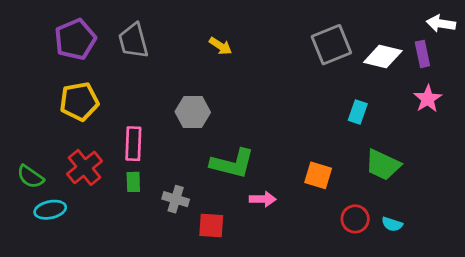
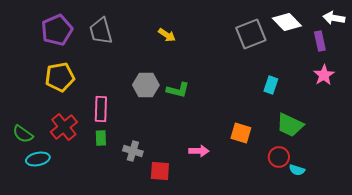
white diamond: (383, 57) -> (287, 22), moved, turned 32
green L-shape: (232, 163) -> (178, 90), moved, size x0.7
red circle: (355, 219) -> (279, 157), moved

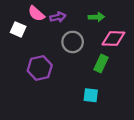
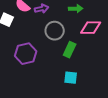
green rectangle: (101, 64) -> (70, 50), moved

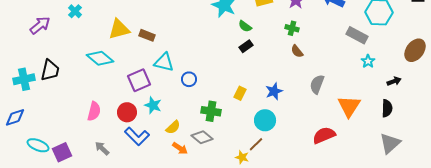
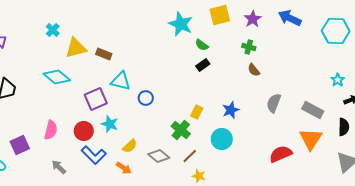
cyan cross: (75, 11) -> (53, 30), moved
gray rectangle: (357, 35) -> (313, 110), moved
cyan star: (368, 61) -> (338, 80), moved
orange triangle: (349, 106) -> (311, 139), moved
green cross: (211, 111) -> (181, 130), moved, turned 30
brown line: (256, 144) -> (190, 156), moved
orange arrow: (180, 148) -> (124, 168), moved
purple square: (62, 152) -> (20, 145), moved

--

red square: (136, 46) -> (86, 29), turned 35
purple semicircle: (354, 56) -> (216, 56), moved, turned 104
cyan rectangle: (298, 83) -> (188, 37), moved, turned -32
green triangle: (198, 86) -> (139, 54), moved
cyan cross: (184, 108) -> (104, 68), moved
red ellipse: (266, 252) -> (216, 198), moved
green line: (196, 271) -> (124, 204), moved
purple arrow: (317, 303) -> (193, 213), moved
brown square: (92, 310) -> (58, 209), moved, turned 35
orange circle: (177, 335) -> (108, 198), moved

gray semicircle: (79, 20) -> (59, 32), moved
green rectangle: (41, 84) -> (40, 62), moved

...

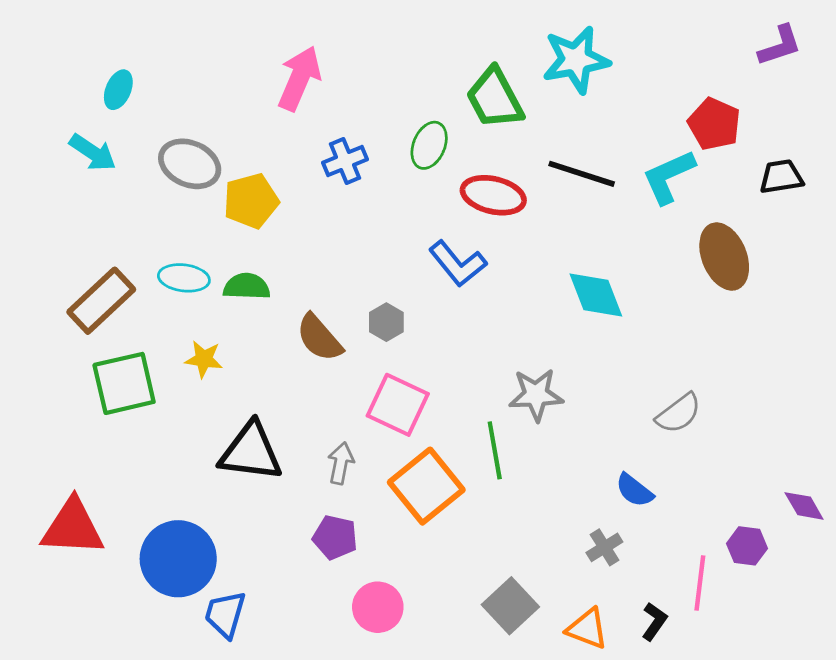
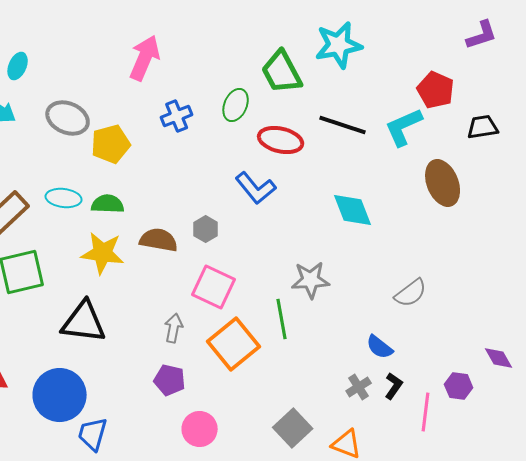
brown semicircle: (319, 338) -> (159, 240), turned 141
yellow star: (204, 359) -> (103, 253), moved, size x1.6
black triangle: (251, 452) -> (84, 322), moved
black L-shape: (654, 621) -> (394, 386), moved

▶ _Work task_:
The required answer is the run of lines above, starting at the line with "green triangle: (198, 86) -> (139, 54), moved" and ending at the line with "green rectangle: (41, 84) -> (40, 62), moved", reproduced exactly with both ends.

▶ _Task solution_:
green triangle: (198, 86) -> (139, 54), moved
cyan cross: (184, 108) -> (104, 68), moved
red ellipse: (266, 252) -> (216, 198), moved
green line: (196, 271) -> (124, 204), moved
purple arrow: (317, 303) -> (193, 213), moved
brown square: (92, 310) -> (58, 209), moved, turned 35
orange circle: (177, 335) -> (108, 198), moved

gray semicircle: (79, 20) -> (59, 32), moved
green rectangle: (41, 84) -> (40, 62), moved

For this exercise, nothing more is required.